-- Data extracts --
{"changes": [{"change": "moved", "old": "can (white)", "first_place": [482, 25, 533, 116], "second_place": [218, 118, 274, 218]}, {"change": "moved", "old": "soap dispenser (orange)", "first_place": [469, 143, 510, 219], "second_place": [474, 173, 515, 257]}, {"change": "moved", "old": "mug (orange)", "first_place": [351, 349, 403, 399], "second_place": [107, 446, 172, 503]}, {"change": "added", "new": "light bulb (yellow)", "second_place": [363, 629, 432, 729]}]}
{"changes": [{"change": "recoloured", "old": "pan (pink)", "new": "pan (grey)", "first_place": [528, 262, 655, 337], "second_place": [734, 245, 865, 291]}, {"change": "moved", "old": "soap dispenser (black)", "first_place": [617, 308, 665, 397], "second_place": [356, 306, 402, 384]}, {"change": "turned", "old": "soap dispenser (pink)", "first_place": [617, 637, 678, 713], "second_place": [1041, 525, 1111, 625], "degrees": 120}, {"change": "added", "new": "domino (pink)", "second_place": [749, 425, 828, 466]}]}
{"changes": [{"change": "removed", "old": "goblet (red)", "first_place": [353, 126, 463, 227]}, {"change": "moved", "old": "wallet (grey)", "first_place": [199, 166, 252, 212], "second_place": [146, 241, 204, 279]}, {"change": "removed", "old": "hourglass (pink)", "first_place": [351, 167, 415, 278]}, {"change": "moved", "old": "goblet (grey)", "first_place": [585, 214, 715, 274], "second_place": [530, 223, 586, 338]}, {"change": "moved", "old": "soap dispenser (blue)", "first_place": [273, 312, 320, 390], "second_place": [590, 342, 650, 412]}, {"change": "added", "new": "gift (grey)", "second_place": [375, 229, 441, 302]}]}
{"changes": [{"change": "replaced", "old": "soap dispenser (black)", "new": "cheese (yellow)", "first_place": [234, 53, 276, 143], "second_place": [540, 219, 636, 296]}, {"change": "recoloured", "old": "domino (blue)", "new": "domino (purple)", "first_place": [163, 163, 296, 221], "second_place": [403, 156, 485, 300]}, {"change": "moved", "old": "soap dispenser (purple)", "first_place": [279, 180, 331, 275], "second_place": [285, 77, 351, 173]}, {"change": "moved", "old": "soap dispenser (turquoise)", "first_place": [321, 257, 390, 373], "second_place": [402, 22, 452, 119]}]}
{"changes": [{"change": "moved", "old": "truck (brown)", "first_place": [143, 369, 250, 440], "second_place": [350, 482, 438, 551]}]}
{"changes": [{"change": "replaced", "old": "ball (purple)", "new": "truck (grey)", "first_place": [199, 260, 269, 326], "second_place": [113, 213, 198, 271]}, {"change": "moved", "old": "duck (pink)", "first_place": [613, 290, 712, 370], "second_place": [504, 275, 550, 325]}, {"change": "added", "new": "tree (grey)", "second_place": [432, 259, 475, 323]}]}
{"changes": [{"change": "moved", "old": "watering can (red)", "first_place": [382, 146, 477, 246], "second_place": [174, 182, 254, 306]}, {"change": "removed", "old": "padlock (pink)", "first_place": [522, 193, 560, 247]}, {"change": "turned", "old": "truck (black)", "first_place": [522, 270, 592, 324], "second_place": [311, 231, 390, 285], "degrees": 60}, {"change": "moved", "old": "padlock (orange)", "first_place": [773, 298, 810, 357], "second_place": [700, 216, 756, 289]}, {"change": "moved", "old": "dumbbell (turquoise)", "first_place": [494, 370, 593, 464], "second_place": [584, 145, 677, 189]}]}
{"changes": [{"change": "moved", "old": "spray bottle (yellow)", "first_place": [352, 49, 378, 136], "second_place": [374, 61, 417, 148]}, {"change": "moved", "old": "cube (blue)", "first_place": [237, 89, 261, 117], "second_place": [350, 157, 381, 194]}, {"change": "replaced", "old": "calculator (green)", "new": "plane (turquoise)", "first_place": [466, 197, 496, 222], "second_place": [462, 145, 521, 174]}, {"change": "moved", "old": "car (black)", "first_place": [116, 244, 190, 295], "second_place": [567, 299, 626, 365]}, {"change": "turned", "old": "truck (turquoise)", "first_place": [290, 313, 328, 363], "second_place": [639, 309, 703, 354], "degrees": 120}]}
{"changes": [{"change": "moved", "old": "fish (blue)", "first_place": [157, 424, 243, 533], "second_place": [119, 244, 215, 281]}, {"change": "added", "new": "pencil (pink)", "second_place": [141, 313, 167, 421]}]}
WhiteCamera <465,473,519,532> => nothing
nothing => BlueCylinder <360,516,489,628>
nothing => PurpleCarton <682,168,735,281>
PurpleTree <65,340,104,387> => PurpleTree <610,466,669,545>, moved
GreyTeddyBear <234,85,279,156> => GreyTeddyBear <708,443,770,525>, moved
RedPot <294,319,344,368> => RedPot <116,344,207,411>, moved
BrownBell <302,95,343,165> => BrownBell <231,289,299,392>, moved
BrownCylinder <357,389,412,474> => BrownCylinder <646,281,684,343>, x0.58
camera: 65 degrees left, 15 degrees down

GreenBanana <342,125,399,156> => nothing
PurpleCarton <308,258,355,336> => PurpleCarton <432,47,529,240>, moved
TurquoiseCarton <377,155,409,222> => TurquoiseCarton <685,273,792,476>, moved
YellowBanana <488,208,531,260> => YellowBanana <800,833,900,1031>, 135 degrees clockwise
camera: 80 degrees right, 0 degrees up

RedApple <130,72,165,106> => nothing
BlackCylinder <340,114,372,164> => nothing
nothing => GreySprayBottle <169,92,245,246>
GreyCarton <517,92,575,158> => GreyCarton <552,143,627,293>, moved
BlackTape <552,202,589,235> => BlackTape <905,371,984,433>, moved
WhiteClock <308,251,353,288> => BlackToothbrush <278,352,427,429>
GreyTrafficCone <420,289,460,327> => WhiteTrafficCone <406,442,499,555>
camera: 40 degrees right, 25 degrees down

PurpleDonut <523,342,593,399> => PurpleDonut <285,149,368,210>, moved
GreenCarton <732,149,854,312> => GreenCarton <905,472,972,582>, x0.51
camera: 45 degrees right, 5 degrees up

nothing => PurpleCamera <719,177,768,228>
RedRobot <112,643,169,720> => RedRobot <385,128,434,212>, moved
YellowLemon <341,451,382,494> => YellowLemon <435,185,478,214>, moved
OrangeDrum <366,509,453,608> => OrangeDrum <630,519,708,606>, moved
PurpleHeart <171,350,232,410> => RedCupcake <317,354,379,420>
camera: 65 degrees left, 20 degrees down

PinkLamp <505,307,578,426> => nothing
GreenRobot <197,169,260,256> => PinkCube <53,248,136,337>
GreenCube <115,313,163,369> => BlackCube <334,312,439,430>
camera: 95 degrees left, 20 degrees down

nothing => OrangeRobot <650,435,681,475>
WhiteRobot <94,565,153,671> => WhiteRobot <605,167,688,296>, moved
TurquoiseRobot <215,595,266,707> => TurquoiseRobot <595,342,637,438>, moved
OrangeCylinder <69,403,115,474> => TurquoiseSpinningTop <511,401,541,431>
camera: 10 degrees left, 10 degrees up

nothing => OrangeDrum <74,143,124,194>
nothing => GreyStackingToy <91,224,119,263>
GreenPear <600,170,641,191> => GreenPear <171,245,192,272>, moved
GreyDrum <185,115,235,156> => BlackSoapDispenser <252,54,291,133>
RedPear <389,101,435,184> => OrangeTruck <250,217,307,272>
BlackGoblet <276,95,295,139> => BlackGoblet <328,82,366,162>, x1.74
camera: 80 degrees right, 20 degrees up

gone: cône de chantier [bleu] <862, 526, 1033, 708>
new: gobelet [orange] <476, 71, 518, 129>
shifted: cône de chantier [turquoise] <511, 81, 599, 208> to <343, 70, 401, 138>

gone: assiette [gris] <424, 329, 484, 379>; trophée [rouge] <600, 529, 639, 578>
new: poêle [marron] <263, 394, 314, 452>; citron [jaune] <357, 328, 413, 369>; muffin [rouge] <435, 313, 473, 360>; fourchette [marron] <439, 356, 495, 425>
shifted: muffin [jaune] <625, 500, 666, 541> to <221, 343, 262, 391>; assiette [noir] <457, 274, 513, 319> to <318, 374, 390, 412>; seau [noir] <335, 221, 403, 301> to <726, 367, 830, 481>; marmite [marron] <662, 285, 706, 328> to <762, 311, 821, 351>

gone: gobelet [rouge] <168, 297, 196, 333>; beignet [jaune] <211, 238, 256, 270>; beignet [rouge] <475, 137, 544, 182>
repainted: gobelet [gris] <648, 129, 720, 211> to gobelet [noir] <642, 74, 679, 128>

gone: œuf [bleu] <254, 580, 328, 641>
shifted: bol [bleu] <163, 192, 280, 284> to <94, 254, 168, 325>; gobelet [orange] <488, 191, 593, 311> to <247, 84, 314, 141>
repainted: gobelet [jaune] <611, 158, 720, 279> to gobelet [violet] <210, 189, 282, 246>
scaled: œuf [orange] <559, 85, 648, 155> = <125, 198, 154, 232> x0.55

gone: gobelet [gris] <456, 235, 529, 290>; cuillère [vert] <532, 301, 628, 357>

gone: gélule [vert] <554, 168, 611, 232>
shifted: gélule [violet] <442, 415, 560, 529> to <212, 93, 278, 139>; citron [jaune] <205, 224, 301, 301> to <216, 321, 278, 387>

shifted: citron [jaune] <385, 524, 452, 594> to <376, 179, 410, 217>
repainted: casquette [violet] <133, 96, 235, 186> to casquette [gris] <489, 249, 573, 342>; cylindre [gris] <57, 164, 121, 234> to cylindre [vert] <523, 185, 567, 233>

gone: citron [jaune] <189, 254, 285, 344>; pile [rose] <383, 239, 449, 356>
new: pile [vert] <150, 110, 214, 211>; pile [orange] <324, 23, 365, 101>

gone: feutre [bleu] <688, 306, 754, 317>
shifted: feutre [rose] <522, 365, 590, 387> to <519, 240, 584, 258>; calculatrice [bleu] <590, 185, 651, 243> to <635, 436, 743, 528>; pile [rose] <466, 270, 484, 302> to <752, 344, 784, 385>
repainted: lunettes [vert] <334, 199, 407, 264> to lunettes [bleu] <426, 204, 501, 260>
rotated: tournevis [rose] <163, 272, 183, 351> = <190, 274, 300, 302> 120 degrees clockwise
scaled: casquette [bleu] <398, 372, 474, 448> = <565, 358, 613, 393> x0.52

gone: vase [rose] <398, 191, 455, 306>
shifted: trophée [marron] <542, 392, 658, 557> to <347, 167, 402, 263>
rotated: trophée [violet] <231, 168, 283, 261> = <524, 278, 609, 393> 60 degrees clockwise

-- Exercise brief --
In the entries above, please find the line with "nothing => BlueCylinder <360,516,489,628>" and the line with "BrownCylinder <357,389,412,474> =>", then write out exactly those two lines and every line between them, and nothing more.

-- Output of the exercise --
nothing => BlueCylinder <360,516,489,628>
nothing => PurpleCarton <682,168,735,281>
PurpleTree <65,340,104,387> => PurpleTree <610,466,669,545>, moved
GreyTeddyBear <234,85,279,156> => GreyTeddyBear <708,443,770,525>, moved
RedPot <294,319,344,368> => RedPot <116,344,207,411>, moved
BrownBell <302,95,343,165> => BrownBell <231,289,299,392>, moved
BrownCylinder <357,389,412,474> => BrownCylinder <646,281,684,343>, x0.58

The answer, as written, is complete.